■ TRY IT ■
Please restate the data that follows, leaving every word in place.

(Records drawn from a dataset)
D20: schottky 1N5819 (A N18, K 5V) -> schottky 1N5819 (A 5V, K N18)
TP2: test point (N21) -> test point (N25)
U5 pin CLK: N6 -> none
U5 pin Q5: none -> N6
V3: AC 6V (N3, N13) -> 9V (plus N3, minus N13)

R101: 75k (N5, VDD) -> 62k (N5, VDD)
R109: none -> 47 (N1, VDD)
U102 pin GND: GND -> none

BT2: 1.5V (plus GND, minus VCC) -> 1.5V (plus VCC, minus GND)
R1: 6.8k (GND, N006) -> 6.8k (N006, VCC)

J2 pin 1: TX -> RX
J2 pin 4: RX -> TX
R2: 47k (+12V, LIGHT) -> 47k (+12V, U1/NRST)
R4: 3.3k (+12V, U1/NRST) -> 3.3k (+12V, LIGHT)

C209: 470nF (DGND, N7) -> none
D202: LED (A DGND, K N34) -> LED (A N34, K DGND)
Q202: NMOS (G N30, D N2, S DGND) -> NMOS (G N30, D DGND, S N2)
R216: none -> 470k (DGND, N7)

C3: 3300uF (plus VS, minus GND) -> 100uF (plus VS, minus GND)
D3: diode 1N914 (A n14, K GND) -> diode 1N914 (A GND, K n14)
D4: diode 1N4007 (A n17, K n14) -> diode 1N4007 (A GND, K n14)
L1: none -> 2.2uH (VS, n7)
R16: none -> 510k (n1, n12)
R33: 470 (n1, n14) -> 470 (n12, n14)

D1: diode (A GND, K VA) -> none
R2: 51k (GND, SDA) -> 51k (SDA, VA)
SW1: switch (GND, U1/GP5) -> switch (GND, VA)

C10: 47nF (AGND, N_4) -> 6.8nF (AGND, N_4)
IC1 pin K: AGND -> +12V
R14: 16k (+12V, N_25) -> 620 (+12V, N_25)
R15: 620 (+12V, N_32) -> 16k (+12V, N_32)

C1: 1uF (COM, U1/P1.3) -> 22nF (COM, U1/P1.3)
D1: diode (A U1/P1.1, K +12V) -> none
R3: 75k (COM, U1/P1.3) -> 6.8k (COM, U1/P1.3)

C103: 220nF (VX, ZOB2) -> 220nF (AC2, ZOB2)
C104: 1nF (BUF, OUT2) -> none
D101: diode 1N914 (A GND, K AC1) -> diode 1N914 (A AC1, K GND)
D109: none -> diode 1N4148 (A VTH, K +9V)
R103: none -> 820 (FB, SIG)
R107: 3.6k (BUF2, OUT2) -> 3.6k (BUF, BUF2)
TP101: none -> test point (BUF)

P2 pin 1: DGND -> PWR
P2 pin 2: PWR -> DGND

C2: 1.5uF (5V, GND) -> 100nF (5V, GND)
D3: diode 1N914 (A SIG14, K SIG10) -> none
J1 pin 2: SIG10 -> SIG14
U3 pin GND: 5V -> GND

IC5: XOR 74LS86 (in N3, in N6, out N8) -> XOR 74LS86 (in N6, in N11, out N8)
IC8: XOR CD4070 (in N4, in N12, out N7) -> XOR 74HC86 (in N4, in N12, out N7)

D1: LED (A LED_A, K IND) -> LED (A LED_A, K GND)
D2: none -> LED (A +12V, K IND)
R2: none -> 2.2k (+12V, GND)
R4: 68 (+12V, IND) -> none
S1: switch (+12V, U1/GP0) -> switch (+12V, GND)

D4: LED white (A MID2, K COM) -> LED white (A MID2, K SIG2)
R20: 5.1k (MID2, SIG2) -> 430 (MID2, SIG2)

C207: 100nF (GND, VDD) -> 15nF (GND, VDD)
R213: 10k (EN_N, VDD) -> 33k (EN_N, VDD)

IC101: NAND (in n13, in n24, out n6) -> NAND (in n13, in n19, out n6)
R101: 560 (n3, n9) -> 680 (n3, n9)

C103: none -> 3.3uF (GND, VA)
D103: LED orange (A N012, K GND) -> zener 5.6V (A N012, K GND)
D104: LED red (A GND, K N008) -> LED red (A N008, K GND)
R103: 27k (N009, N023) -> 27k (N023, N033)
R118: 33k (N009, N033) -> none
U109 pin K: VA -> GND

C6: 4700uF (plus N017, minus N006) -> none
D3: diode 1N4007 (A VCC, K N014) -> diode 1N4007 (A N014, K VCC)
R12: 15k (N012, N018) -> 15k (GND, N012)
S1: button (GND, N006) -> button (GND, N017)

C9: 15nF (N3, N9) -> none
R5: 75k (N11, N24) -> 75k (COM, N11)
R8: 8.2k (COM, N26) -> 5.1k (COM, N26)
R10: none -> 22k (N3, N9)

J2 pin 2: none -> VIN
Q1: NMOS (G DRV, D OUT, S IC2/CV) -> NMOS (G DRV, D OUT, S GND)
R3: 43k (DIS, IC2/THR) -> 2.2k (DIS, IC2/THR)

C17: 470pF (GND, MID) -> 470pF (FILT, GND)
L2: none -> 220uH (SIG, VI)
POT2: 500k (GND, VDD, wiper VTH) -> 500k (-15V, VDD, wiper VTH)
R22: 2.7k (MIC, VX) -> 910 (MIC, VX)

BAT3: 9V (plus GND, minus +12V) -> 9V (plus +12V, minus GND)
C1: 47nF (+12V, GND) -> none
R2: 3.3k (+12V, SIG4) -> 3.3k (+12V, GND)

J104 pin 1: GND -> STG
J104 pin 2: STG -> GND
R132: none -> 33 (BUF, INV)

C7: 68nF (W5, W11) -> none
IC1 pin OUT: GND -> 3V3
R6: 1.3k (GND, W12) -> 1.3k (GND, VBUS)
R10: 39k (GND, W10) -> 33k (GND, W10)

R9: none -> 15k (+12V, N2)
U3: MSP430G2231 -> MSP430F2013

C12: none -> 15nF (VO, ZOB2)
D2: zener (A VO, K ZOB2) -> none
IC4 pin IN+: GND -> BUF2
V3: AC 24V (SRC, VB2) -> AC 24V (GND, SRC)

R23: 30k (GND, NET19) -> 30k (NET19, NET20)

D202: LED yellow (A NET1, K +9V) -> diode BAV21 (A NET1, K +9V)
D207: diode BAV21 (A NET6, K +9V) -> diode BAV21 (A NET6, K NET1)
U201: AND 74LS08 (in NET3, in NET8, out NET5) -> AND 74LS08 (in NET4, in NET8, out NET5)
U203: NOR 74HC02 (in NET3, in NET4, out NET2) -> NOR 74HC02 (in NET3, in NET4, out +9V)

■ OUTPUT BELOW ■
D20: schottky 1N5819 (A N18, K 5V) -> schottky 1N5819 (A 5V, K N18)
TP2: test point (N21) -> test point (N25)
U5 pin CLK: N6 -> none
U5 pin Q5: none -> N6
V3: AC 6V (N3, N13) -> 9V (plus N3, minus N13)

R101: 75k (N5, VDD) -> 62k (N5, VDD)
R109: none -> 47 (N1, VDD)
U102 pin GND: GND -> none

BT2: 1.5V (plus GND, minus VCC) -> 1.5V (plus VCC, minus GND)
R1: 6.8k (GND, N006) -> 6.8k (N006, VCC)

J2 pin 1: TX -> RX
J2 pin 4: RX -> TX
R2: 47k (+12V, LIGHT) -> 47k (+12V, U1/NRST)
R4: 3.3k (+12V, U1/NRST) -> 3.3k (+12V, LIGHT)

C209: 470nF (DGND, N7) -> none
D202: LED (A DGND, K N34) -> LED (A N34, K DGND)
Q202: NMOS (G N30, D N2, S DGND) -> NMOS (G N30, D DGND, S N2)
R216: none -> 470k (DGND, N7)

C3: 3300uF (plus VS, minus GND) -> 100uF (plus VS, minus GND)
D3: diode 1N914 (A n14, K GND) -> diode 1N914 (A GND, K n14)
D4: diode 1N4007 (A n17, K n14) -> diode 1N4007 (A GND, K n14)
L1: none -> 2.2uH (VS, n7)
R16: none -> 510k (n1, n12)
R33: 470 (n1, n14) -> 470 (n12, n14)

D1: diode (A GND, K VA) -> none
R2: 51k (GND, SDA) -> 51k (SDA, VA)
SW1: switch (GND, U1/GP5) -> switch (GND, VA)

C10: 47nF (AGND, N_4) -> 6.8nF (AGND, N_4)
IC1 pin K: AGND -> +12V
R14: 16k (+12V, N_25) -> 620 (+12V, N_25)
R15: 620 (+12V, N_32) -> 16k (+12V, N_32)

C1: 1uF (COM, U1/P1.3) -> 22nF (COM, U1/P1.3)
D1: diode (A U1/P1.1, K +12V) -> none
R3: 75k (COM, U1/P1.3) -> 6.8k (COM, U1/P1.3)

C103: 220nF (VX, ZOB2) -> 220nF (AC2, ZOB2)
C104: 1nF (BUF, OUT2) -> none
D101: diode 1N914 (A GND, K AC1) -> diode 1N914 (A AC1, K GND)
D109: none -> diode 1N4148 (A VTH, K +9V)
R103: none -> 820 (FB, SIG)
R107: 3.6k (BUF2, OUT2) -> 3.6k (BUF, BUF2)
TP101: none -> test point (BUF)

P2 pin 1: DGND -> PWR
P2 pin 2: PWR -> DGND

C2: 1.5uF (5V, GND) -> 100nF (5V, GND)
D3: diode 1N914 (A SIG14, K SIG10) -> none
J1 pin 2: SIG10 -> SIG14
U3 pin GND: 5V -> GND

IC5: XOR 74LS86 (in N3, in N6, out N8) -> XOR 74LS86 (in N6, in N11, out N8)
IC8: XOR CD4070 (in N4, in N12, out N7) -> XOR 74HC86 (in N4, in N12, out N7)

D1: LED (A LED_A, K IND) -> LED (A LED_A, K GND)
D2: none -> LED (A +12V, K IND)
R2: none -> 2.2k (+12V, GND)
R4: 68 (+12V, IND) -> none
S1: switch (+12V, U1/GP0) -> switch (+12V, GND)

D4: LED white (A MID2, K COM) -> LED white (A MID2, K SIG2)
R20: 5.1k (MID2, SIG2) -> 430 (MID2, SIG2)

C207: 100nF (GND, VDD) -> 15nF (GND, VDD)
R213: 10k (EN_N, VDD) -> 33k (EN_N, VDD)

IC101: NAND (in n13, in n24, out n6) -> NAND (in n13, in n19, out n6)
R101: 560 (n3, n9) -> 680 (n3, n9)

C103: none -> 3.3uF (GND, VA)
D103: LED orange (A N012, K GND) -> zener 5.6V (A N012, K GND)
D104: LED red (A GND, K N008) -> LED red (A N008, K GND)
R103: 27k (N009, N023) -> 27k (N023, N033)
R118: 33k (N009, N033) -> none
U109 pin K: VA -> GND

C6: 4700uF (plus N017, minus N006) -> none
D3: diode 1N4007 (A VCC, K N014) -> diode 1N4007 (A N014, K VCC)
R12: 15k (N012, N018) -> 15k (GND, N012)
S1: button (GND, N006) -> button (GND, N017)

C9: 15nF (N3, N9) -> none
R5: 75k (N11, N24) -> 75k (COM, N11)
R8: 8.2k (COM, N26) -> 5.1k (COM, N26)
R10: none -> 22k (N3, N9)

J2 pin 2: none -> VIN
Q1: NMOS (G DRV, D OUT, S IC2/CV) -> NMOS (G DRV, D OUT, S GND)
R3: 43k (DIS, IC2/THR) -> 2.2k (DIS, IC2/THR)

C17: 470pF (GND, MID) -> 470pF (FILT, GND)
L2: none -> 220uH (SIG, VI)
POT2: 500k (GND, VDD, wiper VTH) -> 500k (-15V, VDD, wiper VTH)
R22: 2.7k (MIC, VX) -> 910 (MIC, VX)

BAT3: 9V (plus GND, minus +12V) -> 9V (plus +12V, minus GND)
C1: 47nF (+12V, GND) -> none
R2: 3.3k (+12V, SIG4) -> 3.3k (+12V, GND)

J104 pin 1: GND -> STG
J104 pin 2: STG -> GND
R132: none -> 33 (BUF, INV)

C7: 68nF (W5, W11) -> none
IC1 pin OUT: GND -> 3V3
R6: 1.3k (GND, W12) -> 1.3k (GND, VBUS)
R10: 39k (GND, W10) -> 33k (GND, W10)

R9: none -> 15k (+12V, N2)
U3: MSP430G2231 -> MSP430F2013

C12: none -> 15nF (VO, ZOB2)
D2: zener (A VO, K ZOB2) -> none
IC4 pin IN+: GND -> BUF2
V3: AC 24V (SRC, VB2) -> AC 24V (GND, SRC)

R23: 30k (GND, NET19) -> 30k (NET19, NET20)

D202: LED yellow (A NET1, K +9V) -> diode BAV21 (A NET1, K +9V)
D207: diode BAV21 (A NET6, K +9V) -> diode BAV21 (A NET6, K NET1)
U201: AND 74LS08 (in NET3, in NET8, out NET5) -> AND 74LS08 (in NET4, in NET8, out NET5)
U203: NOR 74HC02 (in NET3, in NET4, out NET2) -> NOR 74HC02 (in NET3, in NET4, out +9V)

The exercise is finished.